## Work task
Only the lines from the one containing "(286, 274) = (313, 320): grey" through the one containing "(510, 224) = (534, 201): turquoise" should be printed, exactly as they appear below, with both ends included.

:: Extracted material ::

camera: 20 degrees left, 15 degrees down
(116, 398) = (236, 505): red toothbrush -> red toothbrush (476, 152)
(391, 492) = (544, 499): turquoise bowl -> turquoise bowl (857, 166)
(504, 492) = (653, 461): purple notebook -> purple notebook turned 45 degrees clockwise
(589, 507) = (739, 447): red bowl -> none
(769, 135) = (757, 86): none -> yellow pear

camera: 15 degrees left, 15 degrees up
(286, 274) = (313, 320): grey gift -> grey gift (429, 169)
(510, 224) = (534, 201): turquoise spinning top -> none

:::
:: Extracted material ::

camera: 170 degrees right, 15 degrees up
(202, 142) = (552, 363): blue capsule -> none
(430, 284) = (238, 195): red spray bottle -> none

:::

## Your response
(286, 274) = (313, 320): grey gift -> grey gift (429, 169)
(510, 224) = (534, 201): turquoise spinning top -> none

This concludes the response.